**EXERCISE DIRECTIONS:** Report each line of the data that has "grey" somewhere in it.

**MATERIAL SHOWN:**

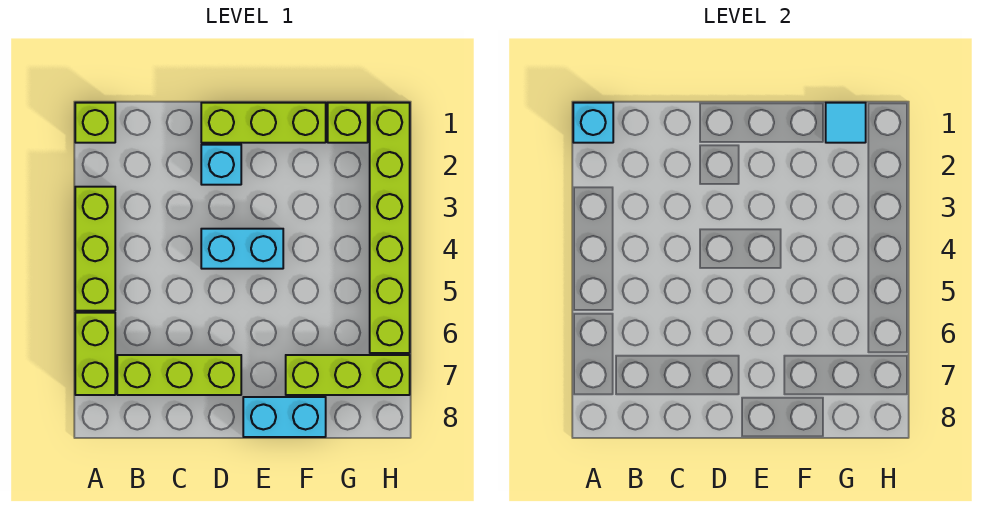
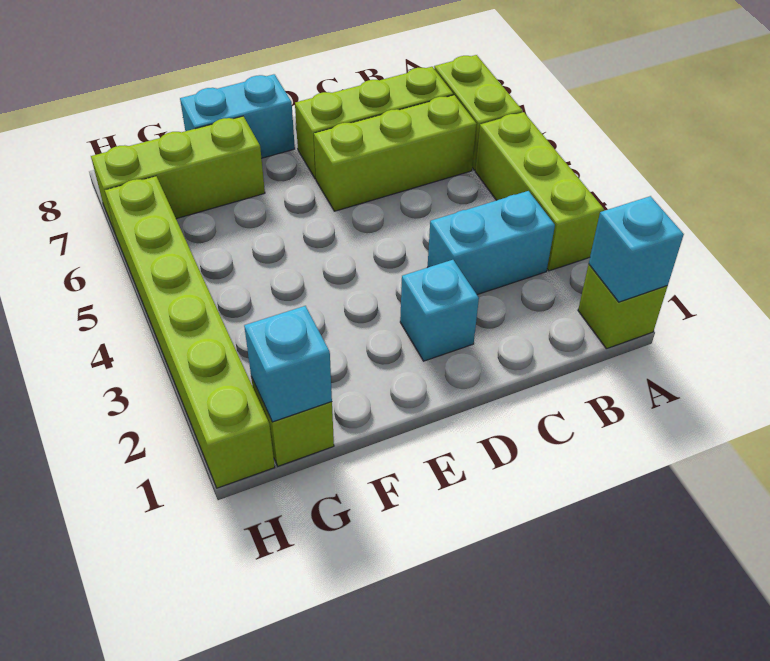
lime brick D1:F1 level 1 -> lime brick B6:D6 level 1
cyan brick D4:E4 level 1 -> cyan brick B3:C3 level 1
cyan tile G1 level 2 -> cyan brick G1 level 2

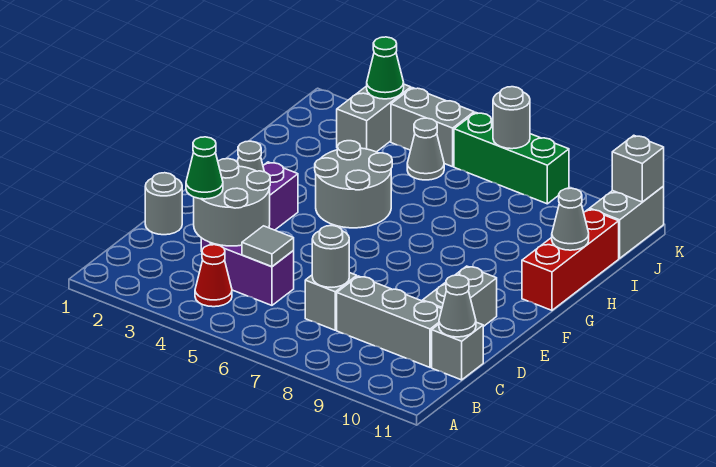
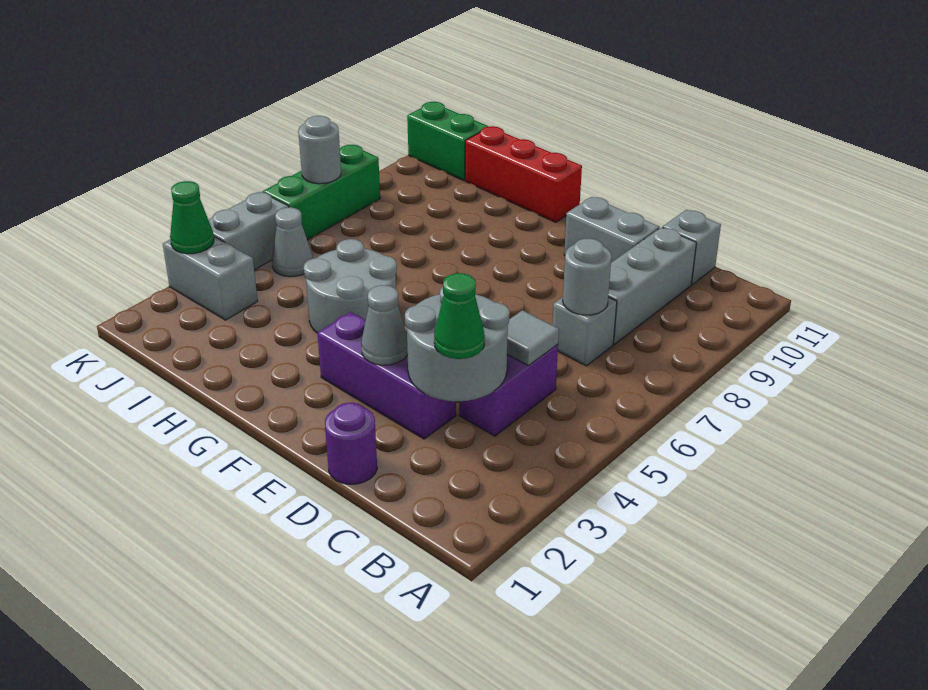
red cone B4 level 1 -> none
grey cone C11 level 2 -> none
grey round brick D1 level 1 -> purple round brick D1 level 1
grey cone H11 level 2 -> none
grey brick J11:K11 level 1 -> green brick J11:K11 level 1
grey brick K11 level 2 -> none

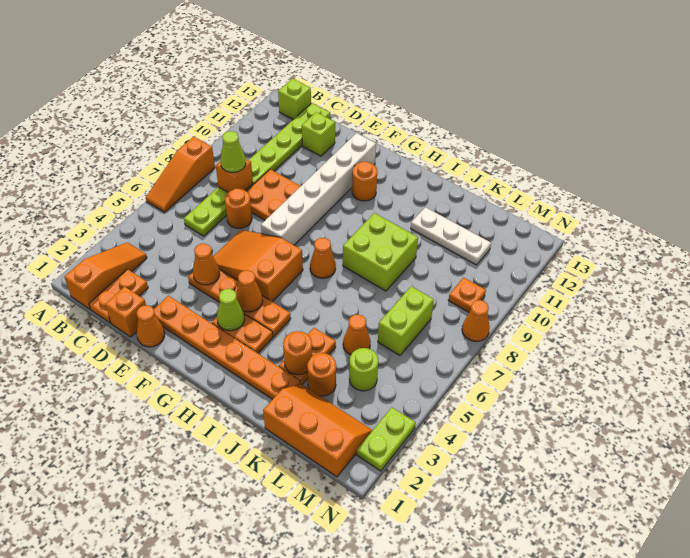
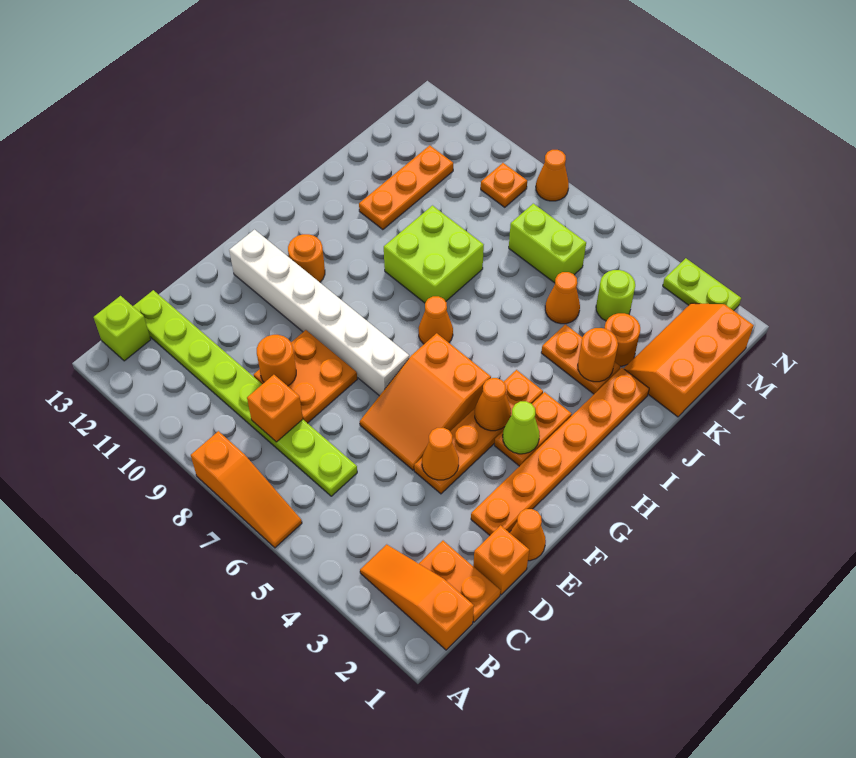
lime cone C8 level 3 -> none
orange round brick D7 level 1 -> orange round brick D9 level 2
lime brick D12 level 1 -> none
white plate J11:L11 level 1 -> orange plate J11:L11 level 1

* * *

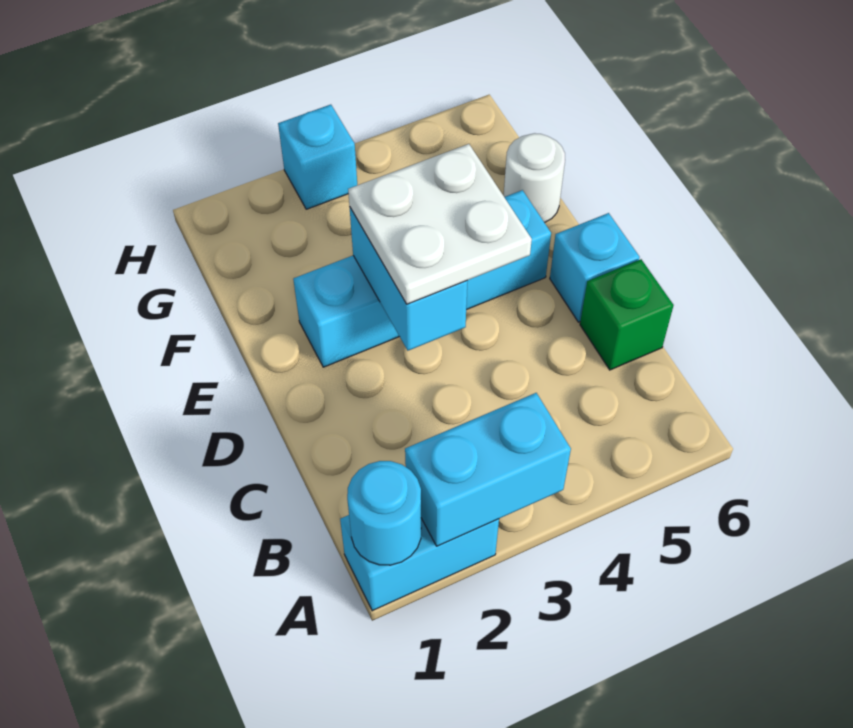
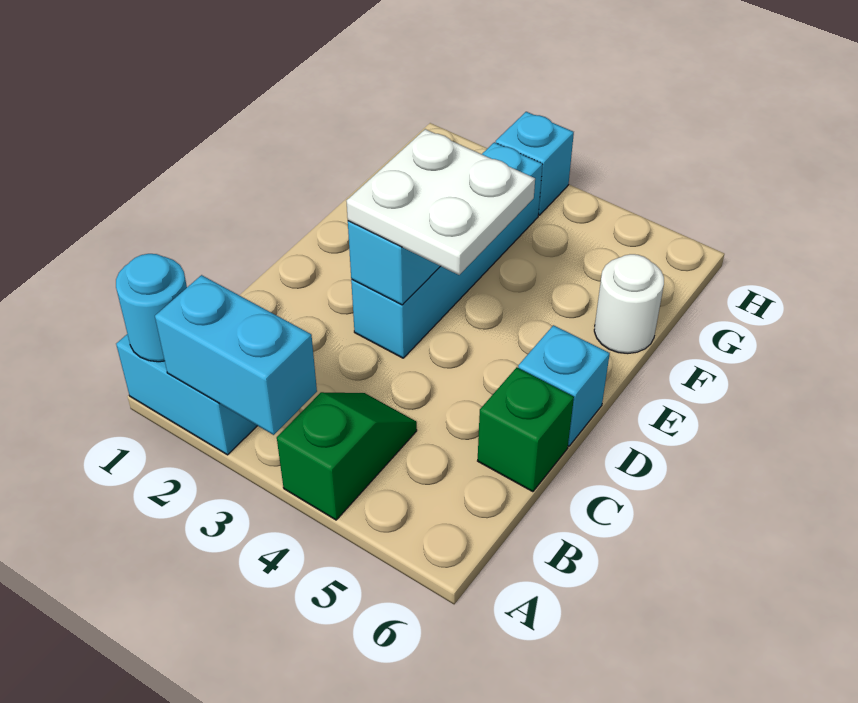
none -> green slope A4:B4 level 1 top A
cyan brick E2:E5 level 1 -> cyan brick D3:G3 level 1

**ANSWER BOX:**
grey cone C11 level 2 -> none
grey round brick D1 level 1 -> purple round brick D1 level 1
grey cone H11 level 2 -> none
grey brick J11:K11 level 1 -> green brick J11:K11 level 1
grey brick K11 level 2 -> none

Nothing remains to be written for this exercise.